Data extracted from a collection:
══════
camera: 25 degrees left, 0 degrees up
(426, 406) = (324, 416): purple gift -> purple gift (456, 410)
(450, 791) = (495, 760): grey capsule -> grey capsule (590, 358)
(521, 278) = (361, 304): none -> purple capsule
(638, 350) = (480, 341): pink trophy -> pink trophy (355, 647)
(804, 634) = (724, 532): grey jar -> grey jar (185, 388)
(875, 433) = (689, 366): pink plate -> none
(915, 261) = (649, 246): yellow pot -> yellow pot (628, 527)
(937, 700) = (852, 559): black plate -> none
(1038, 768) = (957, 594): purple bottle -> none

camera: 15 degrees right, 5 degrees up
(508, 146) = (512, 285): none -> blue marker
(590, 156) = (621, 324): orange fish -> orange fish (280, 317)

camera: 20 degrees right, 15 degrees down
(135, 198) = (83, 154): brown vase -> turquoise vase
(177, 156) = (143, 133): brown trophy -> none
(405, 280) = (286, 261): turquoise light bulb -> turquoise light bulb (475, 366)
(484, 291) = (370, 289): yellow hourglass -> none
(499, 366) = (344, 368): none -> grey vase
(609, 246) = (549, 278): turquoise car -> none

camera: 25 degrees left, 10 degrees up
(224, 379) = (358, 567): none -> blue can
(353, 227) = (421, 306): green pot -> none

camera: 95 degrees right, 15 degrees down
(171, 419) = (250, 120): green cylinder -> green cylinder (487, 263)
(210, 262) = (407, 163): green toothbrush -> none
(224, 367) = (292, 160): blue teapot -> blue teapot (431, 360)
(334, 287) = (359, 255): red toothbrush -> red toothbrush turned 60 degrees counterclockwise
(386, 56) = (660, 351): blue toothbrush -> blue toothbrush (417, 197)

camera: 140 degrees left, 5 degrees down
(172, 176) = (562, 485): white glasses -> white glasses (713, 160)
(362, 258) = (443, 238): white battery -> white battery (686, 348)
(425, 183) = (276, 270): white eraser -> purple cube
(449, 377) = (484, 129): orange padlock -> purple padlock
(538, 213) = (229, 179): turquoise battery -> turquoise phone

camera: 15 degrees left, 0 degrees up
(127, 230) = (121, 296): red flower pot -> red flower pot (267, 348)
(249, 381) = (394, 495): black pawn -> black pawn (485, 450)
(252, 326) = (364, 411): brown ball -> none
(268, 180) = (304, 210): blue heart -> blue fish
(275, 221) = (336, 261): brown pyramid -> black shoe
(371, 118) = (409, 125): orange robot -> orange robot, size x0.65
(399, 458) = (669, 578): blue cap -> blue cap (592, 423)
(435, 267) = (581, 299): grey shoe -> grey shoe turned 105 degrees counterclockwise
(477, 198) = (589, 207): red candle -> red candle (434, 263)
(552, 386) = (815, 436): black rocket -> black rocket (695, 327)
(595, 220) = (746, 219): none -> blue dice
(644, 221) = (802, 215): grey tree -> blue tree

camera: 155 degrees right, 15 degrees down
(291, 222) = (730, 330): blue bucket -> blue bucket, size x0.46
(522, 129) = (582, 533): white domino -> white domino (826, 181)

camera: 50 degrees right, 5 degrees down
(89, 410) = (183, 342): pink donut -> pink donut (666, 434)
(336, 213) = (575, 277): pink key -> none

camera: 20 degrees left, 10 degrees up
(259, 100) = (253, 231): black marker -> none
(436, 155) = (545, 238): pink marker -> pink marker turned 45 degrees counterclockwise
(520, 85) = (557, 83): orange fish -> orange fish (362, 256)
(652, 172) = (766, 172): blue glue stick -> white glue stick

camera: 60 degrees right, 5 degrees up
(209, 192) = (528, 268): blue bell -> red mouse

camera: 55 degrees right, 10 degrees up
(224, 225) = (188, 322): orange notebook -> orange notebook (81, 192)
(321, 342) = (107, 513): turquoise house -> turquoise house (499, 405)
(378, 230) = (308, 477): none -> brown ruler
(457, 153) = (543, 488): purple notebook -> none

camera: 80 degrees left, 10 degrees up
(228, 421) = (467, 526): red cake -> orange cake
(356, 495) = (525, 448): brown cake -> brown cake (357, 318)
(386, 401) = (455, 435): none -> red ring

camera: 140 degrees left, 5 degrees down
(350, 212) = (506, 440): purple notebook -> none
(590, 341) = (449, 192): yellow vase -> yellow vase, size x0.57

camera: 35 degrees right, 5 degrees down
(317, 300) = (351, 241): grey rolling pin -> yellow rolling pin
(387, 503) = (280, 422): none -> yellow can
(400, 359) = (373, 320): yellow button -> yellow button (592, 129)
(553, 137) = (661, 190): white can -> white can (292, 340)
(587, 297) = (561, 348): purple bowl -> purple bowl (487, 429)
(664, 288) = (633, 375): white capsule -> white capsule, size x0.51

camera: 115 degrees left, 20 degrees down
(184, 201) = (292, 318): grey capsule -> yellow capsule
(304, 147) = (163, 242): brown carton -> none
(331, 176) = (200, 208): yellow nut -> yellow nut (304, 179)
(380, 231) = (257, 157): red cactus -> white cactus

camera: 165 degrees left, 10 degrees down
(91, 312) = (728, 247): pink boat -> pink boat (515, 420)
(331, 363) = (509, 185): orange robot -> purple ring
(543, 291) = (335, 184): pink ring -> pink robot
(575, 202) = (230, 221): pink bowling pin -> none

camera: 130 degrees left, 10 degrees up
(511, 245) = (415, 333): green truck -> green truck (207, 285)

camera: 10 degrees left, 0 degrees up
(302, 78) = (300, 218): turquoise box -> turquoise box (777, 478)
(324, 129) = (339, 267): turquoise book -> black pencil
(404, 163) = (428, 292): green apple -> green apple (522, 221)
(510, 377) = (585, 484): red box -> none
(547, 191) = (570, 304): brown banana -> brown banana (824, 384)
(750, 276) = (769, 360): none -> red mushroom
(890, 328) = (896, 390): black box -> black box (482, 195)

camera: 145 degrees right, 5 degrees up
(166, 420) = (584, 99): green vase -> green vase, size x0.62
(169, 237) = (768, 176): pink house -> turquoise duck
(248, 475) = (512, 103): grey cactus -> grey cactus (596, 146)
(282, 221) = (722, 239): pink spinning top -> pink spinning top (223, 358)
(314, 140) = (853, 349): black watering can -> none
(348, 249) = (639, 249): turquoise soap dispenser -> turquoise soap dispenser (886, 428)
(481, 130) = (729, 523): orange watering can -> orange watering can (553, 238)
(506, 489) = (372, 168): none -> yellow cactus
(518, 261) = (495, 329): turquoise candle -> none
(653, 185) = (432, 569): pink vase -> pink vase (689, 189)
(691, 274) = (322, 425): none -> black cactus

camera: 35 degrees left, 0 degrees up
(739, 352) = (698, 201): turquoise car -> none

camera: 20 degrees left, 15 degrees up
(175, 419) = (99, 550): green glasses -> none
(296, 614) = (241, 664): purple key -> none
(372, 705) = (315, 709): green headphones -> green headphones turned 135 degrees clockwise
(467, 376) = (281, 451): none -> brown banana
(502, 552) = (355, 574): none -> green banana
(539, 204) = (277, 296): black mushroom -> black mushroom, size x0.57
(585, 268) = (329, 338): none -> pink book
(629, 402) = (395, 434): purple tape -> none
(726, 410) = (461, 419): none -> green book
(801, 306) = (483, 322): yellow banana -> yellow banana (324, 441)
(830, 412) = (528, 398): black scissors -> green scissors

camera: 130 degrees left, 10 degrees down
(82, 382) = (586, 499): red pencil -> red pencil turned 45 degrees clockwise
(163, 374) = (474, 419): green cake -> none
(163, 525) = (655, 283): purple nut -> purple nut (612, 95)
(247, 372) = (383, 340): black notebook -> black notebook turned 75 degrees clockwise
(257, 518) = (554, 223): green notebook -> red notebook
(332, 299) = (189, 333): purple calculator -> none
══════
What to do:
Copy out the records once more. Match them exactly.

Task solution:
camera: 25 degrees left, 0 degrees up
(426, 406) = (324, 416): purple gift -> purple gift (456, 410)
(450, 791) = (495, 760): grey capsule -> grey capsule (590, 358)
(521, 278) = (361, 304): none -> purple capsule
(638, 350) = (480, 341): pink trophy -> pink trophy (355, 647)
(804, 634) = (724, 532): grey jar -> grey jar (185, 388)
(875, 433) = (689, 366): pink plate -> none
(915, 261) = (649, 246): yellow pot -> yellow pot (628, 527)
(937, 700) = (852, 559): black plate -> none
(1038, 768) = (957, 594): purple bottle -> none

camera: 15 degrees right, 5 degrees up
(508, 146) = (512, 285): none -> blue marker
(590, 156) = (621, 324): orange fish -> orange fish (280, 317)

camera: 20 degrees right, 15 degrees down
(135, 198) = (83, 154): brown vase -> turquoise vase
(177, 156) = (143, 133): brown trophy -> none
(405, 280) = (286, 261): turquoise light bulb -> turquoise light bulb (475, 366)
(484, 291) = (370, 289): yellow hourglass -> none
(499, 366) = (344, 368): none -> grey vase
(609, 246) = (549, 278): turquoise car -> none

camera: 25 degrees left, 10 degrees up
(224, 379) = (358, 567): none -> blue can
(353, 227) = (421, 306): green pot -> none

camera: 95 degrees right, 15 degrees down
(171, 419) = (250, 120): green cylinder -> green cylinder (487, 263)
(210, 262) = (407, 163): green toothbrush -> none
(224, 367) = (292, 160): blue teapot -> blue teapot (431, 360)
(334, 287) = (359, 255): red toothbrush -> red toothbrush turned 60 degrees counterclockwise
(386, 56) = (660, 351): blue toothbrush -> blue toothbrush (417, 197)

camera: 140 degrees left, 5 degrees down
(172, 176) = (562, 485): white glasses -> white glasses (713, 160)
(362, 258) = (443, 238): white battery -> white battery (686, 348)
(425, 183) = (276, 270): white eraser -> purple cube
(449, 377) = (484, 129): orange padlock -> purple padlock
(538, 213) = (229, 179): turquoise battery -> turquoise phone

camera: 15 degrees left, 0 degrees up
(127, 230) = (121, 296): red flower pot -> red flower pot (267, 348)
(249, 381) = (394, 495): black pawn -> black pawn (485, 450)
(252, 326) = (364, 411): brown ball -> none
(268, 180) = (304, 210): blue heart -> blue fish
(275, 221) = (336, 261): brown pyramid -> black shoe
(371, 118) = (409, 125): orange robot -> orange robot, size x0.65
(399, 458) = (669, 578): blue cap -> blue cap (592, 423)
(435, 267) = (581, 299): grey shoe -> grey shoe turned 105 degrees counterclockwise
(477, 198) = (589, 207): red candle -> red candle (434, 263)
(552, 386) = (815, 436): black rocket -> black rocket (695, 327)
(595, 220) = (746, 219): none -> blue dice
(644, 221) = (802, 215): grey tree -> blue tree

camera: 155 degrees right, 15 degrees down
(291, 222) = (730, 330): blue bucket -> blue bucket, size x0.46
(522, 129) = (582, 533): white domino -> white domino (826, 181)

camera: 50 degrees right, 5 degrees down
(89, 410) = (183, 342): pink donut -> pink donut (666, 434)
(336, 213) = (575, 277): pink key -> none

camera: 20 degrees left, 10 degrees up
(259, 100) = (253, 231): black marker -> none
(436, 155) = (545, 238): pink marker -> pink marker turned 45 degrees counterclockwise
(520, 85) = (557, 83): orange fish -> orange fish (362, 256)
(652, 172) = (766, 172): blue glue stick -> white glue stick

camera: 60 degrees right, 5 degrees up
(209, 192) = (528, 268): blue bell -> red mouse

camera: 55 degrees right, 10 degrees up
(224, 225) = (188, 322): orange notebook -> orange notebook (81, 192)
(321, 342) = (107, 513): turquoise house -> turquoise house (499, 405)
(378, 230) = (308, 477): none -> brown ruler
(457, 153) = (543, 488): purple notebook -> none

camera: 80 degrees left, 10 degrees up
(228, 421) = (467, 526): red cake -> orange cake
(356, 495) = (525, 448): brown cake -> brown cake (357, 318)
(386, 401) = (455, 435): none -> red ring

camera: 140 degrees left, 5 degrees down
(350, 212) = (506, 440): purple notebook -> none
(590, 341) = (449, 192): yellow vase -> yellow vase, size x0.57

camera: 35 degrees right, 5 degrees down
(317, 300) = (351, 241): grey rolling pin -> yellow rolling pin
(387, 503) = (280, 422): none -> yellow can
(400, 359) = (373, 320): yellow button -> yellow button (592, 129)
(553, 137) = (661, 190): white can -> white can (292, 340)
(587, 297) = (561, 348): purple bowl -> purple bowl (487, 429)
(664, 288) = (633, 375): white capsule -> white capsule, size x0.51

camera: 115 degrees left, 20 degrees down
(184, 201) = (292, 318): grey capsule -> yellow capsule
(304, 147) = (163, 242): brown carton -> none
(331, 176) = (200, 208): yellow nut -> yellow nut (304, 179)
(380, 231) = (257, 157): red cactus -> white cactus

camera: 165 degrees left, 10 degrees down
(91, 312) = (728, 247): pink boat -> pink boat (515, 420)
(331, 363) = (509, 185): orange robot -> purple ring
(543, 291) = (335, 184): pink ring -> pink robot
(575, 202) = (230, 221): pink bowling pin -> none

camera: 130 degrees left, 10 degrees up
(511, 245) = (415, 333): green truck -> green truck (207, 285)

camera: 10 degrees left, 0 degrees up
(302, 78) = (300, 218): turquoise box -> turquoise box (777, 478)
(324, 129) = (339, 267): turquoise book -> black pencil
(404, 163) = (428, 292): green apple -> green apple (522, 221)
(510, 377) = (585, 484): red box -> none
(547, 191) = (570, 304): brown banana -> brown banana (824, 384)
(750, 276) = (769, 360): none -> red mushroom
(890, 328) = (896, 390): black box -> black box (482, 195)

camera: 145 degrees right, 5 degrees up
(166, 420) = (584, 99): green vase -> green vase, size x0.62
(169, 237) = (768, 176): pink house -> turquoise duck
(248, 475) = (512, 103): grey cactus -> grey cactus (596, 146)
(282, 221) = (722, 239): pink spinning top -> pink spinning top (223, 358)
(314, 140) = (853, 349): black watering can -> none
(348, 249) = (639, 249): turquoise soap dispenser -> turquoise soap dispenser (886, 428)
(481, 130) = (729, 523): orange watering can -> orange watering can (553, 238)
(506, 489) = (372, 168): none -> yellow cactus
(518, 261) = (495, 329): turquoise candle -> none
(653, 185) = (432, 569): pink vase -> pink vase (689, 189)
(691, 274) = (322, 425): none -> black cactus

camera: 35 degrees left, 0 degrees up
(739, 352) = (698, 201): turquoise car -> none

camera: 20 degrees left, 15 degrees up
(175, 419) = (99, 550): green glasses -> none
(296, 614) = (241, 664): purple key -> none
(372, 705) = (315, 709): green headphones -> green headphones turned 135 degrees clockwise
(467, 376) = (281, 451): none -> brown banana
(502, 552) = (355, 574): none -> green banana
(539, 204) = (277, 296): black mushroom -> black mushroom, size x0.57
(585, 268) = (329, 338): none -> pink book
(629, 402) = (395, 434): purple tape -> none
(726, 410) = (461, 419): none -> green book
(801, 306) = (483, 322): yellow banana -> yellow banana (324, 441)
(830, 412) = (528, 398): black scissors -> green scissors

camera: 130 degrees left, 10 degrees down
(82, 382) = (586, 499): red pencil -> red pencil turned 45 degrees clockwise
(163, 374) = (474, 419): green cake -> none
(163, 525) = (655, 283): purple nut -> purple nut (612, 95)
(247, 372) = (383, 340): black notebook -> black notebook turned 75 degrees clockwise
(257, 518) = (554, 223): green notebook -> red notebook
(332, 299) = (189, 333): purple calculator -> none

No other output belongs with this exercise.